— Work order —
A single figure is required: the number of lines in the listing below containing the word "fish".

━━ Material for this exercise ━━

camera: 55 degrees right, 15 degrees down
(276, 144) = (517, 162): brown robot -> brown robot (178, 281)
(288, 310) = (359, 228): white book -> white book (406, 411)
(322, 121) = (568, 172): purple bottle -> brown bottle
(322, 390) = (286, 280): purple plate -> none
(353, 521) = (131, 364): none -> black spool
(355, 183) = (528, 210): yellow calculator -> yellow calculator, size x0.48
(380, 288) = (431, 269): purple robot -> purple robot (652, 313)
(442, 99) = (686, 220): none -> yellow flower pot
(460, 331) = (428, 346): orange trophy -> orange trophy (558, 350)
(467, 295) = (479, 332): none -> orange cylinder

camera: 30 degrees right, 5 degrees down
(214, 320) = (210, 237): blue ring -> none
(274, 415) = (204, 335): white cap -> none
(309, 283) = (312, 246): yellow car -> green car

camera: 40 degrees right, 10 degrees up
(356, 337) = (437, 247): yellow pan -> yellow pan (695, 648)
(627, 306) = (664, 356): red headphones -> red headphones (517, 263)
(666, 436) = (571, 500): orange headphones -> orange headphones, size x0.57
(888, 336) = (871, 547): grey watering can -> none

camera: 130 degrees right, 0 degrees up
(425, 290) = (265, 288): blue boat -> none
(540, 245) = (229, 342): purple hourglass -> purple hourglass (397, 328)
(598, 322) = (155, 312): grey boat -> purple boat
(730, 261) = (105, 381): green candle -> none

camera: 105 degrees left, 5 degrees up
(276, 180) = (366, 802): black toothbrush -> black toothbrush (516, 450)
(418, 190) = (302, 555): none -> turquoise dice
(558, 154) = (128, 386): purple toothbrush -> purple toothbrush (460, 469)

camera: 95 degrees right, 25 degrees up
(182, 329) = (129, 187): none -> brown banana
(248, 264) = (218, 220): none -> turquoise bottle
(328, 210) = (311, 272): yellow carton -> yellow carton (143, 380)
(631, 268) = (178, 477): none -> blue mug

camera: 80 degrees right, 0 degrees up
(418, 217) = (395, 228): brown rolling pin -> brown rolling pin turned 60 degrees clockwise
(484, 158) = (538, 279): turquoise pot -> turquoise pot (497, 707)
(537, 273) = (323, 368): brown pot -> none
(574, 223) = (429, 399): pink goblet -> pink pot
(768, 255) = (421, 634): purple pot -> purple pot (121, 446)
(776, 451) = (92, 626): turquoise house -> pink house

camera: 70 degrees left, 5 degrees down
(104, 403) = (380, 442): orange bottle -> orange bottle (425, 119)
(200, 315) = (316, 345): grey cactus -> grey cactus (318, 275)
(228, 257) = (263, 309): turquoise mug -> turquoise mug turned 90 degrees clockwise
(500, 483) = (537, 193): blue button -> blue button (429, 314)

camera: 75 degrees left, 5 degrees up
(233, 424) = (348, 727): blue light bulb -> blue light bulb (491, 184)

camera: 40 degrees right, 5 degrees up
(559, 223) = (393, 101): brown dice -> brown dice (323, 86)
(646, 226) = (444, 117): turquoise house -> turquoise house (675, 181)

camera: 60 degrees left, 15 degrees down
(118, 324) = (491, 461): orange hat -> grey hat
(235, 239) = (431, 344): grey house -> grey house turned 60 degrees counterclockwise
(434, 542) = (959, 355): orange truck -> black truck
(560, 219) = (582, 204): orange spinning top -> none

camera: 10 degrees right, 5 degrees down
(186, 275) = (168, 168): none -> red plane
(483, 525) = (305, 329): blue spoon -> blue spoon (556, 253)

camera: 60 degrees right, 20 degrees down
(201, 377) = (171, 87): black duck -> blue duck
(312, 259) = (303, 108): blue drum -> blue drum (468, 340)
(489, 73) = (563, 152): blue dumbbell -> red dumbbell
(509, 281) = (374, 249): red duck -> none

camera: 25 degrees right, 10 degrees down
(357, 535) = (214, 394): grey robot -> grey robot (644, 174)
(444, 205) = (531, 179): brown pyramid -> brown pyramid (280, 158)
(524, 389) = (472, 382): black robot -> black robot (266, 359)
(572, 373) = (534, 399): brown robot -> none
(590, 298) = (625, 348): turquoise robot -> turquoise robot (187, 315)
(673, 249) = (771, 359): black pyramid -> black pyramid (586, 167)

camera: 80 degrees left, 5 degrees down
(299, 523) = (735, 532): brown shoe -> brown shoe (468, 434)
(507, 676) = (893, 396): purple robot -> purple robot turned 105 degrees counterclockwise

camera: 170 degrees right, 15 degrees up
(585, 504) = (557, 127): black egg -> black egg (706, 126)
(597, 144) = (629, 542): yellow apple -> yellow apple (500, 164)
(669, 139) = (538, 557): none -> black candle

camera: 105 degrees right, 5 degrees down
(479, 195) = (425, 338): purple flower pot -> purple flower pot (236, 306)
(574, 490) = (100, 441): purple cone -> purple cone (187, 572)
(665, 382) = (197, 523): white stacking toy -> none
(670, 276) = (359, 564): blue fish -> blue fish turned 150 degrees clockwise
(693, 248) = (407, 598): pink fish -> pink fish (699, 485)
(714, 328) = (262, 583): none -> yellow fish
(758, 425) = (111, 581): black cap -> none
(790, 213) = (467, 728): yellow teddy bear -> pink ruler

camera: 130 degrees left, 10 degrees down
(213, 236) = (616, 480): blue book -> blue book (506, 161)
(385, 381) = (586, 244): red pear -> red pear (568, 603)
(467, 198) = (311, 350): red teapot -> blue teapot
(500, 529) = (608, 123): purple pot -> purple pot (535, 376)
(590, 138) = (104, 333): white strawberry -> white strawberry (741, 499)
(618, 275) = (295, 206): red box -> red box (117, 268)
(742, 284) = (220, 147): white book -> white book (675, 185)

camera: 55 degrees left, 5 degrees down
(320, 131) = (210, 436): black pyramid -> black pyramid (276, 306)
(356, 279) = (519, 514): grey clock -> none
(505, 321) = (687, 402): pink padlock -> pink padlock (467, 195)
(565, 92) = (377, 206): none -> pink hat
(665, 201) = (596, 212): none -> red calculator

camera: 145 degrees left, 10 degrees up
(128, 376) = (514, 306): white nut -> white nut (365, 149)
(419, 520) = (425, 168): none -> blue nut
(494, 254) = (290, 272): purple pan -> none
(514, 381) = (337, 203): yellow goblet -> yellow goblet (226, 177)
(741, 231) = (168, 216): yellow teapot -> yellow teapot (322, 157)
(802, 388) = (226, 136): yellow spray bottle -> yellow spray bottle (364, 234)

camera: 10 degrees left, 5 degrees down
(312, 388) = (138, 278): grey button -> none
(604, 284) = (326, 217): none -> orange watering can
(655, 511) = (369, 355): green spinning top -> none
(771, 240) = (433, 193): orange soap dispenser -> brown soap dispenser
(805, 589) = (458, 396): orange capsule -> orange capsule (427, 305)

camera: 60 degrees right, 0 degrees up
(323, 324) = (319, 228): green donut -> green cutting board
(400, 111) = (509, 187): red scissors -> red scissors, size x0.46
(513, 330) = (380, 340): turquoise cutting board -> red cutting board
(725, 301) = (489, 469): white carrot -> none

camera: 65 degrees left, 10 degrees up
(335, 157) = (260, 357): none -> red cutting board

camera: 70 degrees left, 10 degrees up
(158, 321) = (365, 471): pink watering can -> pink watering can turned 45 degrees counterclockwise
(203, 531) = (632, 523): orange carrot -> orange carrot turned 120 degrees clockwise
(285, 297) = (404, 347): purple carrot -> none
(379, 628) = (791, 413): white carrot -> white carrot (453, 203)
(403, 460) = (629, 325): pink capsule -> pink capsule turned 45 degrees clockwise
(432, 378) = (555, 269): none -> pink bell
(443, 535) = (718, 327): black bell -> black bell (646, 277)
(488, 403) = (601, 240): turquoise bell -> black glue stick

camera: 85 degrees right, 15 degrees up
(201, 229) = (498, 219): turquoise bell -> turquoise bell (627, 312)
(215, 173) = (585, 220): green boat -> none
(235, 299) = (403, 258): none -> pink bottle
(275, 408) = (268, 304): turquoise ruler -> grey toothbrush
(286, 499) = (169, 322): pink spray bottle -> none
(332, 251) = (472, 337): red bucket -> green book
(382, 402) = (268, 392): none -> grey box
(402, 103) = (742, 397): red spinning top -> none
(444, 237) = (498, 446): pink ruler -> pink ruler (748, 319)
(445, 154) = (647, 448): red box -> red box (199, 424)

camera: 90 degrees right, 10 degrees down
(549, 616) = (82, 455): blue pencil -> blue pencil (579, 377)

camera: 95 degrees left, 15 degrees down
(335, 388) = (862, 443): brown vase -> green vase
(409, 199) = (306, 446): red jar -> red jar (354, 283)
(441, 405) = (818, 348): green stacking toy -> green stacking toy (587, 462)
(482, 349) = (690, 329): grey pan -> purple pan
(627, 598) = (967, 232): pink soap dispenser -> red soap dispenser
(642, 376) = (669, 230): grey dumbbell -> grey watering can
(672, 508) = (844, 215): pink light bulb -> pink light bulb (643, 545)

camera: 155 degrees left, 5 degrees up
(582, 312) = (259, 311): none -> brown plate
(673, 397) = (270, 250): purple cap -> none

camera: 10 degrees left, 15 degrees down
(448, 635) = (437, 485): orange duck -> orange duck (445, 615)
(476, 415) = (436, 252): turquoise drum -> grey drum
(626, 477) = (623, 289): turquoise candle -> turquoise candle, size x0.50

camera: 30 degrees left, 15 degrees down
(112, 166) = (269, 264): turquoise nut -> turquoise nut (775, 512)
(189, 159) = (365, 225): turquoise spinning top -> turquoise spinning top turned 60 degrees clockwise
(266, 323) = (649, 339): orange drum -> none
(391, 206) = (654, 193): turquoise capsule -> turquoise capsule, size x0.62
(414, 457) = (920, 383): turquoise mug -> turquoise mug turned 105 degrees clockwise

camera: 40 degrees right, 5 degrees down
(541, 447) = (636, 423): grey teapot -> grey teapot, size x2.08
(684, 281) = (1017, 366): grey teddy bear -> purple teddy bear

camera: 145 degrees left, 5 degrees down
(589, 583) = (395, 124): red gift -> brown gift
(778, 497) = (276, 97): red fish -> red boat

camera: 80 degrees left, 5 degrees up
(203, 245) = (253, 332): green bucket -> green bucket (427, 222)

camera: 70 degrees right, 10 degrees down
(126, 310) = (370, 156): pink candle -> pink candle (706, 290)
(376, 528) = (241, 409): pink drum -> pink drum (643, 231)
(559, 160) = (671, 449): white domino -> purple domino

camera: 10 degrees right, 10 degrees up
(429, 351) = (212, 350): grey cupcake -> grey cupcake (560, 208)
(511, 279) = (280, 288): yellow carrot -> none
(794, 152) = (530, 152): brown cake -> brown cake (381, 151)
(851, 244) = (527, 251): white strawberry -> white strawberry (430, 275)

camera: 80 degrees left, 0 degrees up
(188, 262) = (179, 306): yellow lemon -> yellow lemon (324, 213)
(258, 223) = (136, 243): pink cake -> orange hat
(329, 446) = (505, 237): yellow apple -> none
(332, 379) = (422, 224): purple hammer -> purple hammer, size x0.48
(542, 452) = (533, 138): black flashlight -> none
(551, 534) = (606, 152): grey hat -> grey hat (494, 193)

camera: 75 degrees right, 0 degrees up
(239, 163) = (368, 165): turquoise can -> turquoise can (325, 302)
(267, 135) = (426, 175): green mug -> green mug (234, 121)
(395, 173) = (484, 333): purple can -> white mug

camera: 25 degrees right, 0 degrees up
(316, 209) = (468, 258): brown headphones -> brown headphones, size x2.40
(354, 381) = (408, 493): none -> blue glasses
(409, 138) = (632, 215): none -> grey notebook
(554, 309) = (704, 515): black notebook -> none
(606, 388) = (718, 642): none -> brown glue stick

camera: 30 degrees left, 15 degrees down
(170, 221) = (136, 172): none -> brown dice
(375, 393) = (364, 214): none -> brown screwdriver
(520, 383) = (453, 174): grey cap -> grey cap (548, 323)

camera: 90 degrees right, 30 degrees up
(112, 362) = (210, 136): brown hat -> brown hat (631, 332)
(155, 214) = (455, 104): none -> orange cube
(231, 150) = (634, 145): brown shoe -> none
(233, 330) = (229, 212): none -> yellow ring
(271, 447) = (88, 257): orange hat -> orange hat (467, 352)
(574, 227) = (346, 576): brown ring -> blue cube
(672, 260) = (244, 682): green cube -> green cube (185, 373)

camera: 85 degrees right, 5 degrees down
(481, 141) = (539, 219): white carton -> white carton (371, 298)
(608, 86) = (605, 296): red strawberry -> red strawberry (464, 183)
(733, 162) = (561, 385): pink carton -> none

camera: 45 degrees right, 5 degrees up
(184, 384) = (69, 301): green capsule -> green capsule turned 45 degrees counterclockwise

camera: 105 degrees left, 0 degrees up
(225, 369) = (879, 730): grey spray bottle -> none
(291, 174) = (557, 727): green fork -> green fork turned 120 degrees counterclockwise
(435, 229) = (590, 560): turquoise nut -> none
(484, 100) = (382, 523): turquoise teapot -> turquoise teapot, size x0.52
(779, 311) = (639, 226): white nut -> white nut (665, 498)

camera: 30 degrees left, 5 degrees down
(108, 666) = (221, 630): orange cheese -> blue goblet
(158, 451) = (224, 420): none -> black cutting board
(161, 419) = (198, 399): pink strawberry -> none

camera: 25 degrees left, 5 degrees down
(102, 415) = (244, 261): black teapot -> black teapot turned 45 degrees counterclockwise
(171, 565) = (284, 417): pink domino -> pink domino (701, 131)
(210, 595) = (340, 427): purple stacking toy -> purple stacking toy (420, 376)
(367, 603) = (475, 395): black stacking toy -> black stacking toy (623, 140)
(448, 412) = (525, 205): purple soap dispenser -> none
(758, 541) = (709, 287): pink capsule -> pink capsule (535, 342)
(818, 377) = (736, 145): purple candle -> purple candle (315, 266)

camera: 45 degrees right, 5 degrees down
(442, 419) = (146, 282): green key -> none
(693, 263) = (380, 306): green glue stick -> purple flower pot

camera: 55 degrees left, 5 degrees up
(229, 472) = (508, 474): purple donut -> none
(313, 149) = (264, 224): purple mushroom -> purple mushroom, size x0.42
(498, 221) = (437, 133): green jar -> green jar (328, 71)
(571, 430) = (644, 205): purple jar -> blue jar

━━━

— Answer box —
4